# [EXERCISE DETAILS]
From the first line of the listing, copy each line exactly until you have included the line with "cyan cross: (443, 221) -> (567, 290), moved"; leave out the pictures.

# [SUPPLIED DATA]
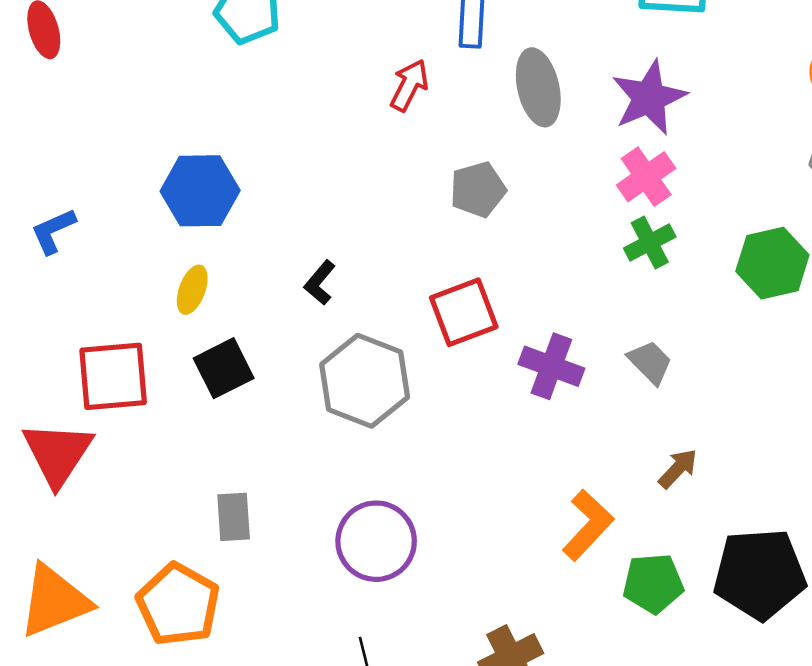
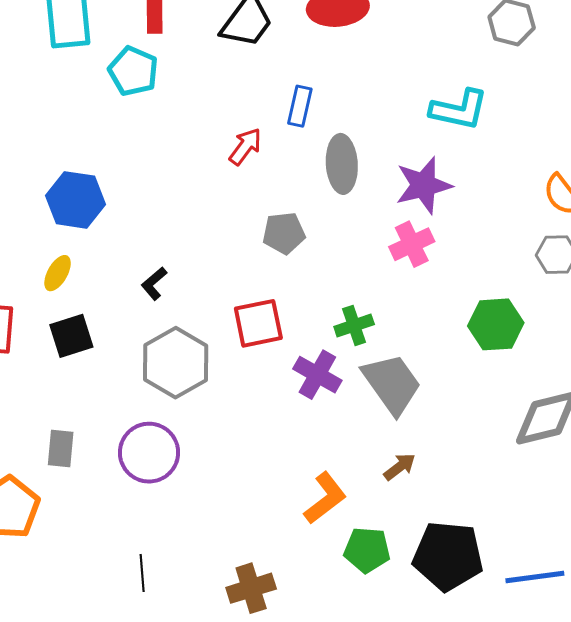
green cross: (650, 242) -> (354, 326), moved
gray trapezoid: (650, 362) -> (392, 384), size x1.8
purple circle: (376, 541) -> (149, 453), moved

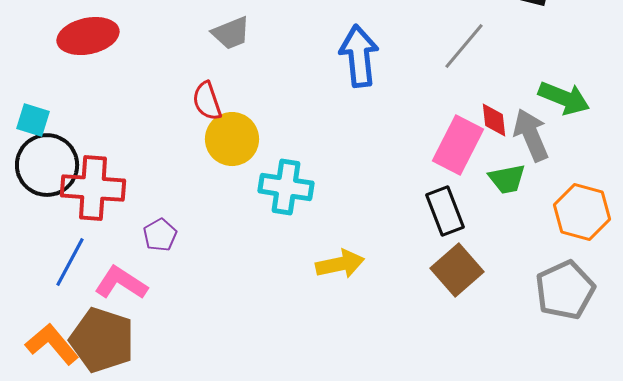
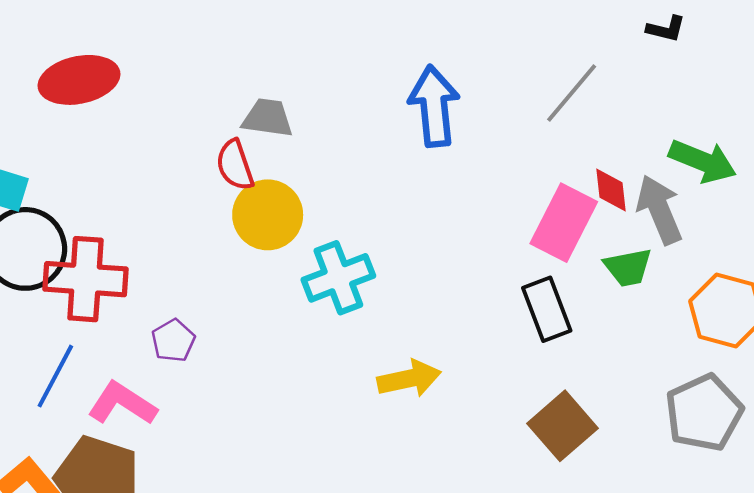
gray trapezoid: (231, 33) -> (268, 118), moved, turned -150
cyan cross: (286, 187) -> (338, 278), turned -30
brown square: (457, 270) -> (562, 426), moved

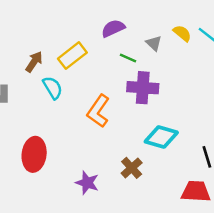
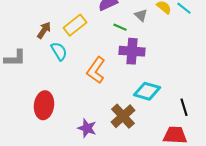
brown cross: (132, 168) -> (123, 116), size x1.4

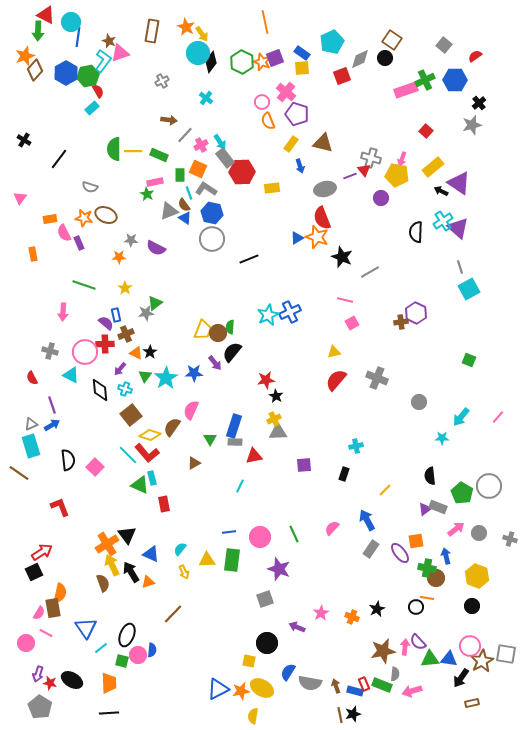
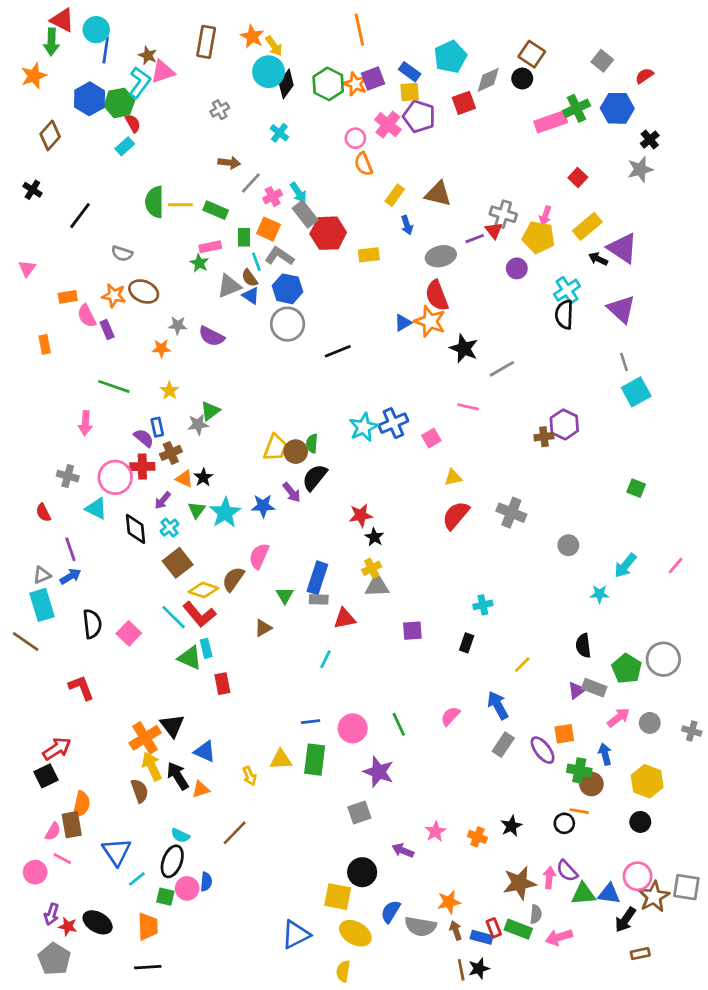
brown diamond: (35, 70) -> (50, 135), moved
purple pentagon: (297, 114) -> (419, 116), moved
cyan cross: (443, 221) -> (567, 290), moved
pink square: (352, 323) -> (431, 438), moved
cyan cross: (125, 389) -> (169, 528), turned 32
cyan semicircle: (180, 549) -> (180, 836), moved, turned -104
yellow square: (249, 661) -> (338, 897), size x1.5
orange star: (241, 691) -> (449, 902), moved

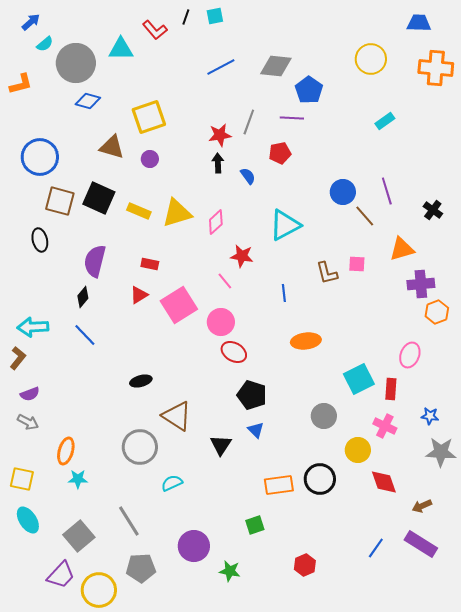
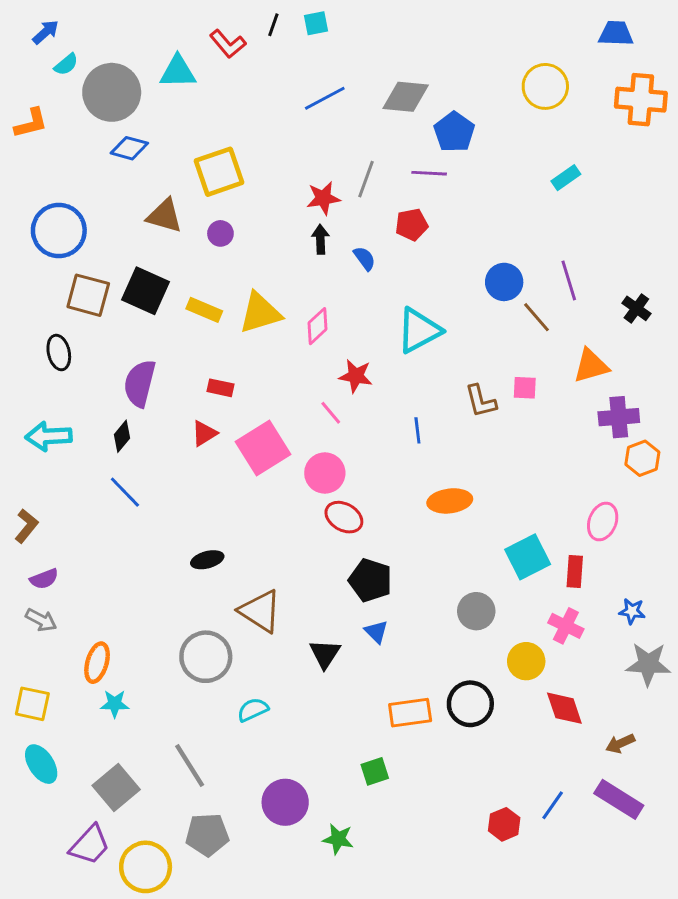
cyan arrow: (33, 327) -> (49, 436), moved
red hexagon: (305, 565) -> (504, 824), moved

# [EXERCISE ANSWER]
green cross: (650, 242) -> (354, 326), moved
gray trapezoid: (650, 362) -> (392, 384), size x1.8
purple circle: (376, 541) -> (149, 453), moved

gray trapezoid: (231, 33) -> (268, 118), moved, turned -150
cyan cross: (286, 187) -> (338, 278), turned -30
brown square: (457, 270) -> (562, 426), moved

brown cross: (132, 168) -> (123, 116), size x1.4

brown diamond: (35, 70) -> (50, 135), moved
purple pentagon: (297, 114) -> (419, 116), moved
cyan cross: (443, 221) -> (567, 290), moved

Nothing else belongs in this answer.